TASK DIRECTIONS = The entries below contain pictures. Retype everything except those pictures, exactly as given.
---
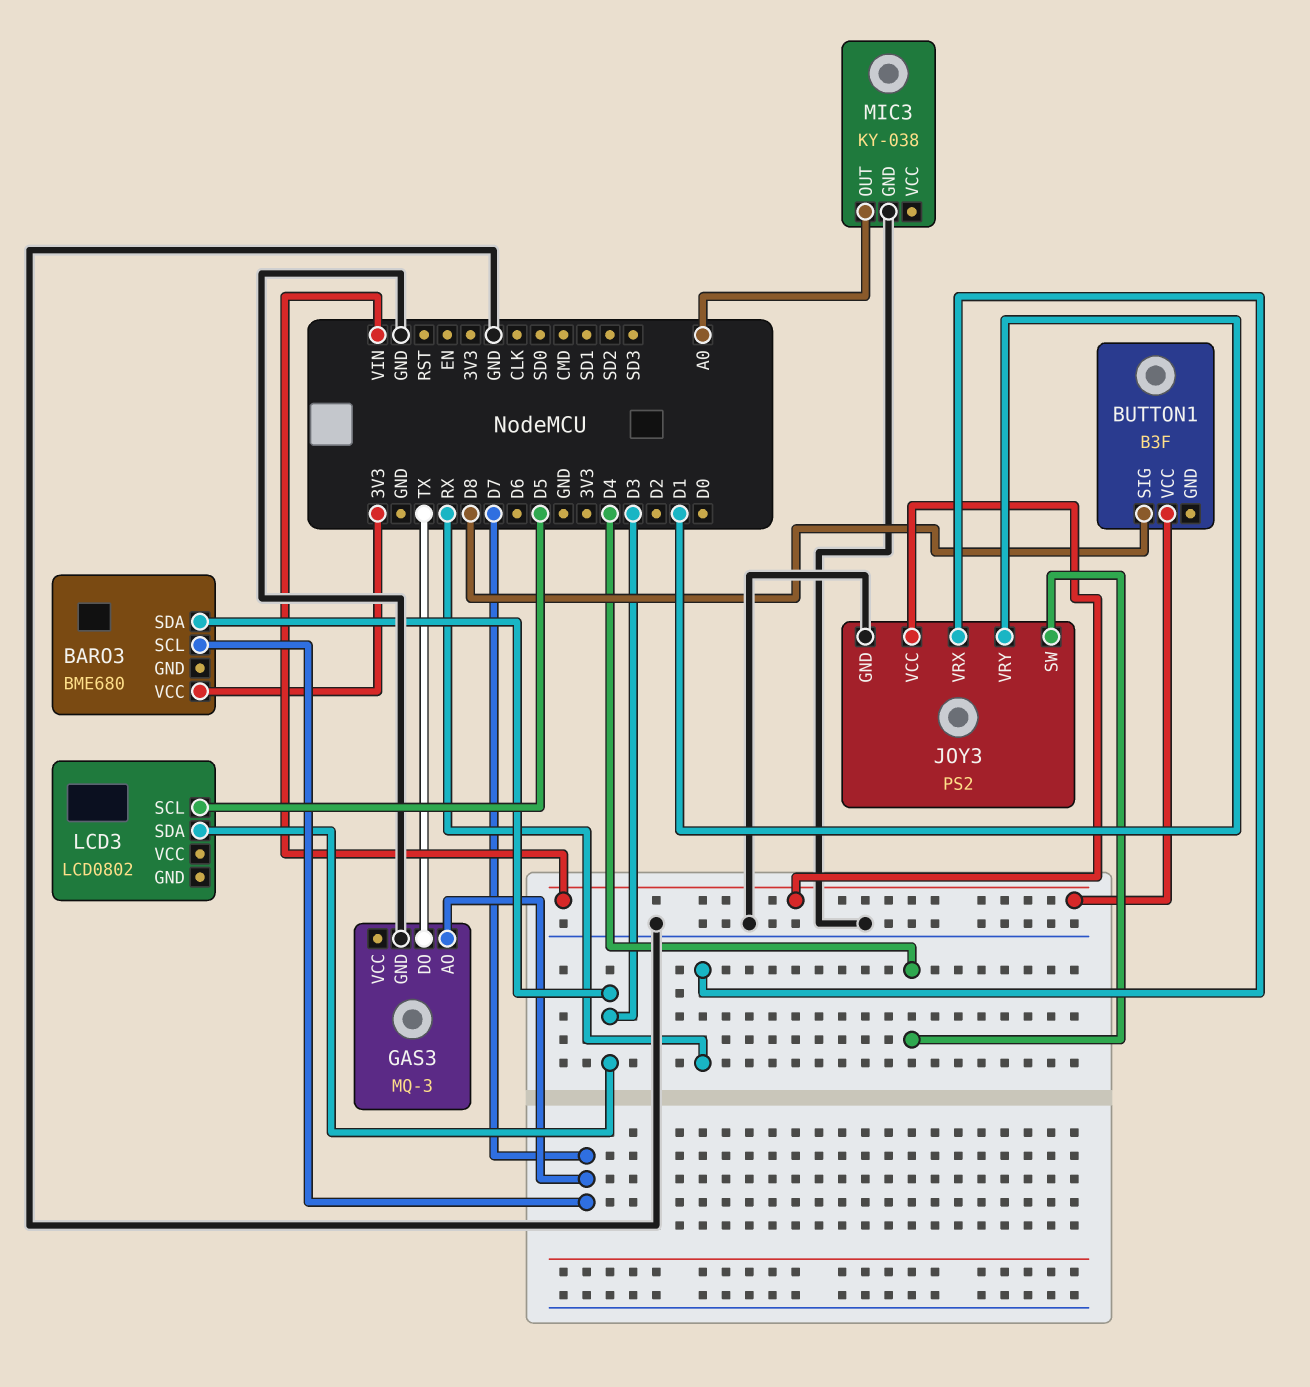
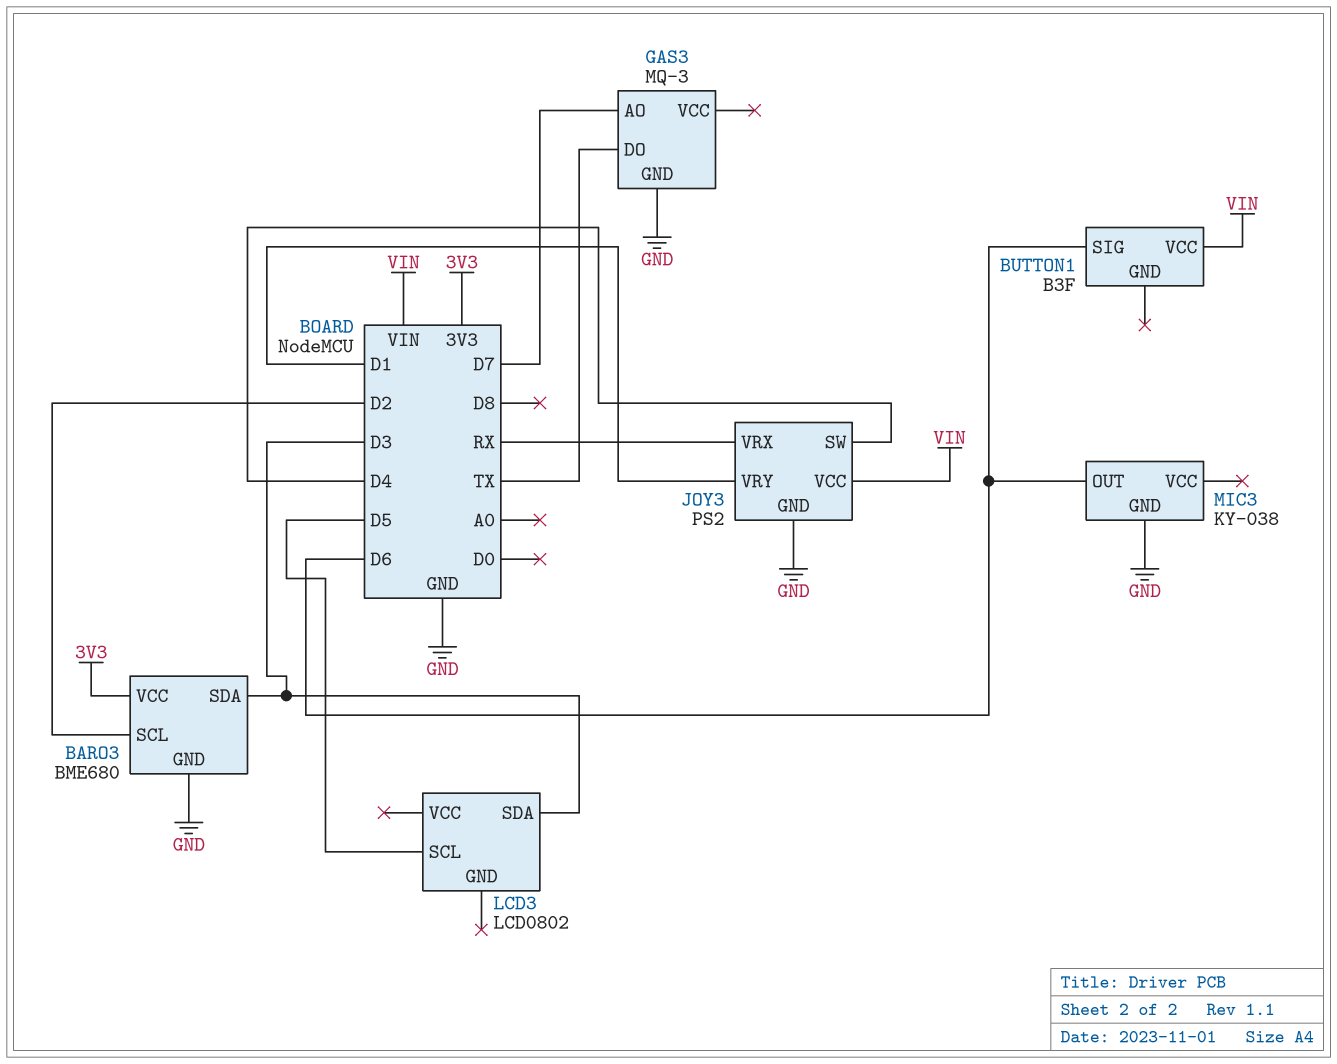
BARO3 pin GND: none -> GND
BARO3 pin SCL: D7 -> D2
BUTTON1 pin SIG: D8 -> D6
MIC3 pin OUT: A0 -> D6

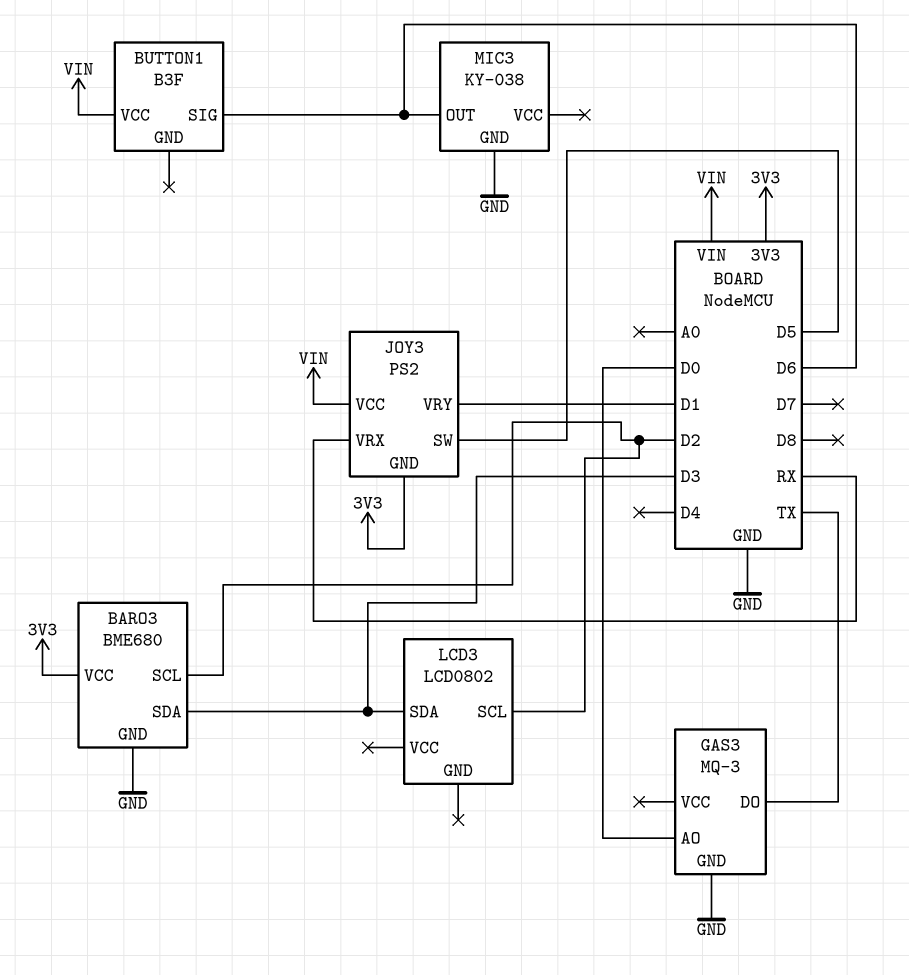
GAS3 pin AO: D7 -> D0
JOY3 pin GND: GND -> 3V3
JOY3 pin SW: D4 -> D5
LCD3 pin SCL: D5 -> D2

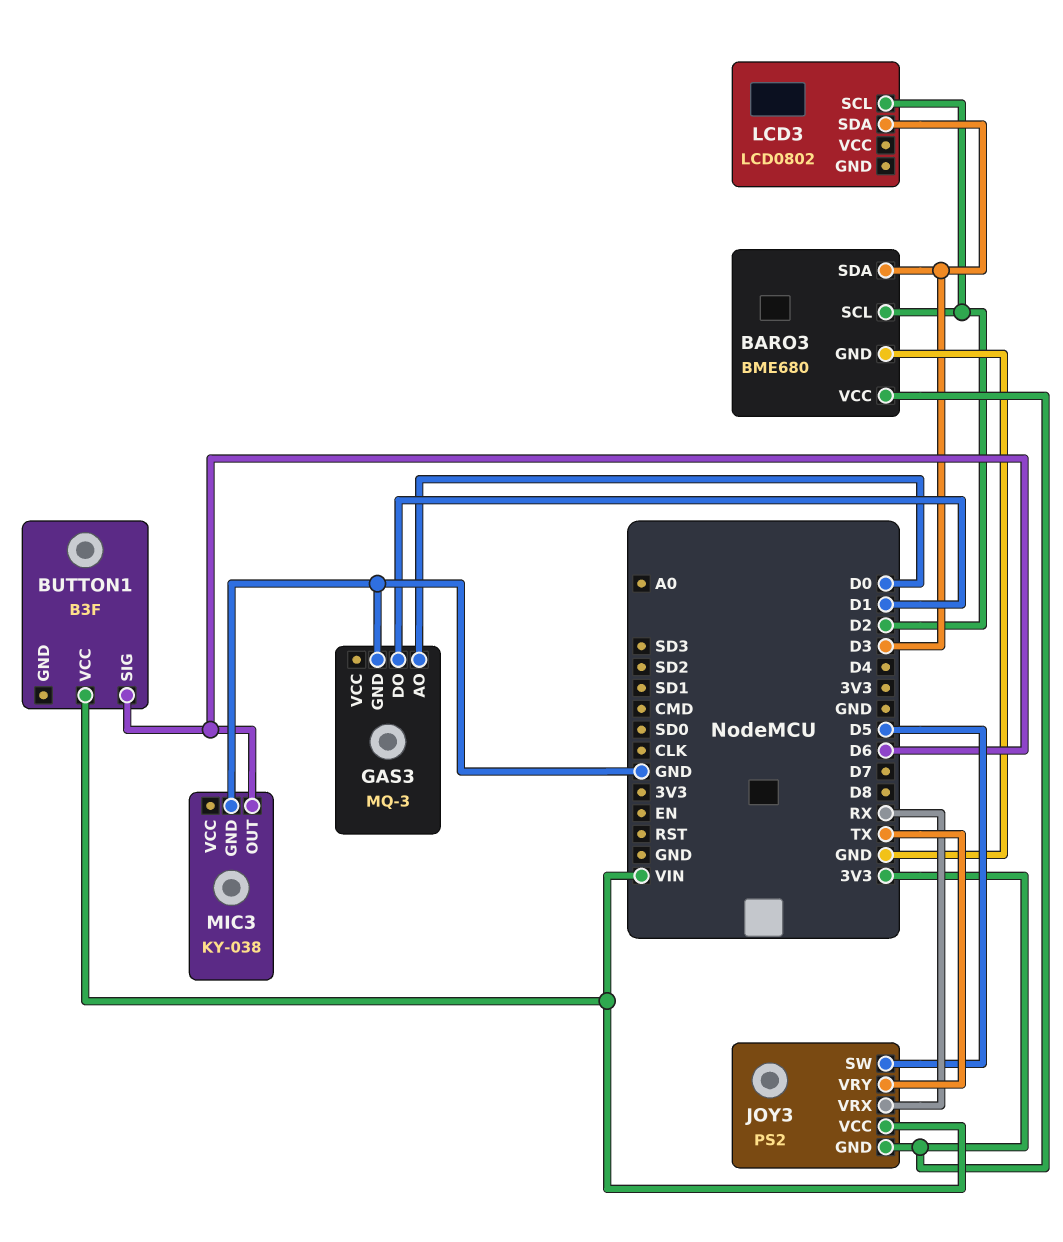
GAS3 pin DO: TX -> D1
JOY3 pin VRY: D1 -> TX

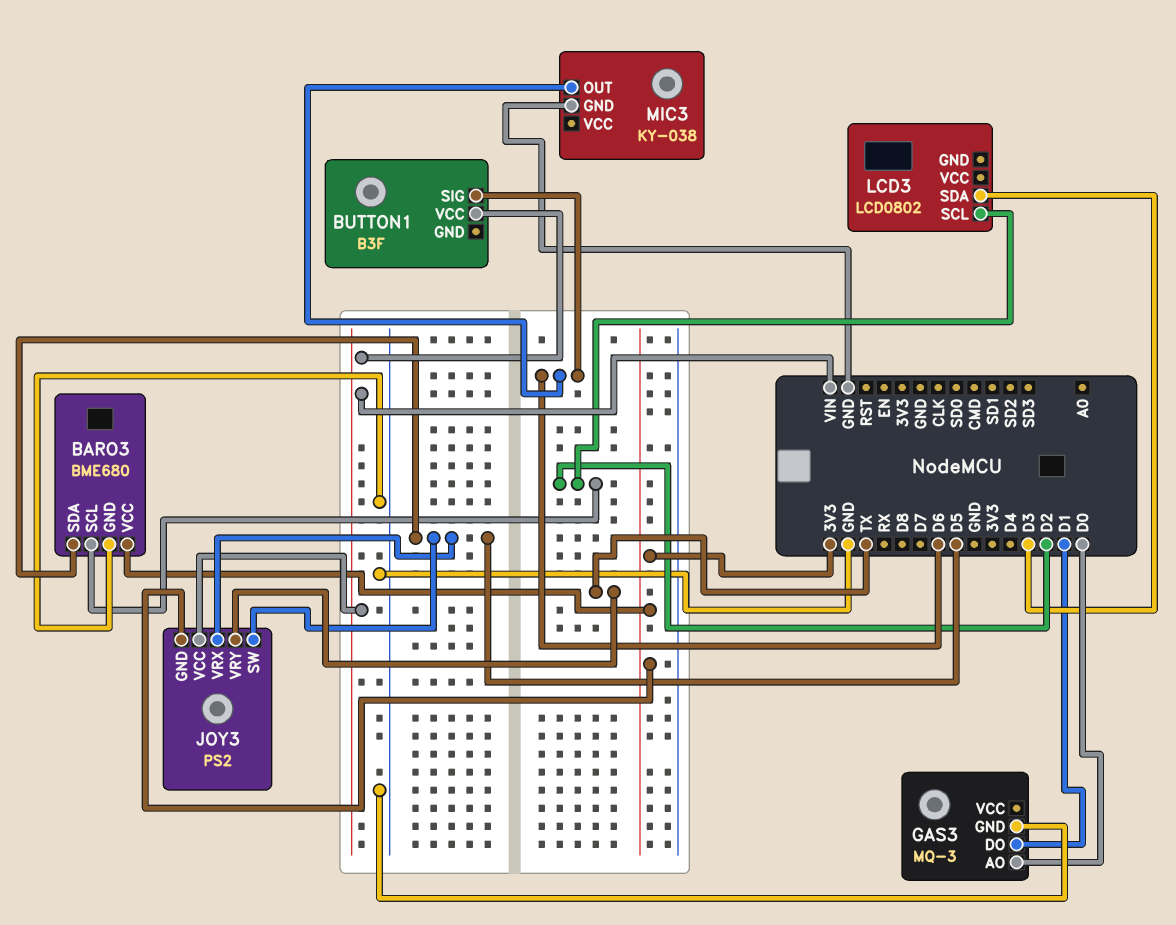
BARO3 pin SDA: D3 -> D5
JOY3 pin VRX: RX -> D5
---
OUTPUT FOR THIS EXERCISE =
BARO3 pin GND: none -> GND
BARO3 pin SCL: D7 -> D2
BUTTON1 pin SIG: D8 -> D6
MIC3 pin OUT: A0 -> D6

GAS3 pin AO: D7 -> D0
JOY3 pin GND: GND -> 3V3
JOY3 pin SW: D4 -> D5
LCD3 pin SCL: D5 -> D2

GAS3 pin DO: TX -> D1
JOY3 pin VRY: D1 -> TX

BARO3 pin SDA: D3 -> D5
JOY3 pin VRX: RX -> D5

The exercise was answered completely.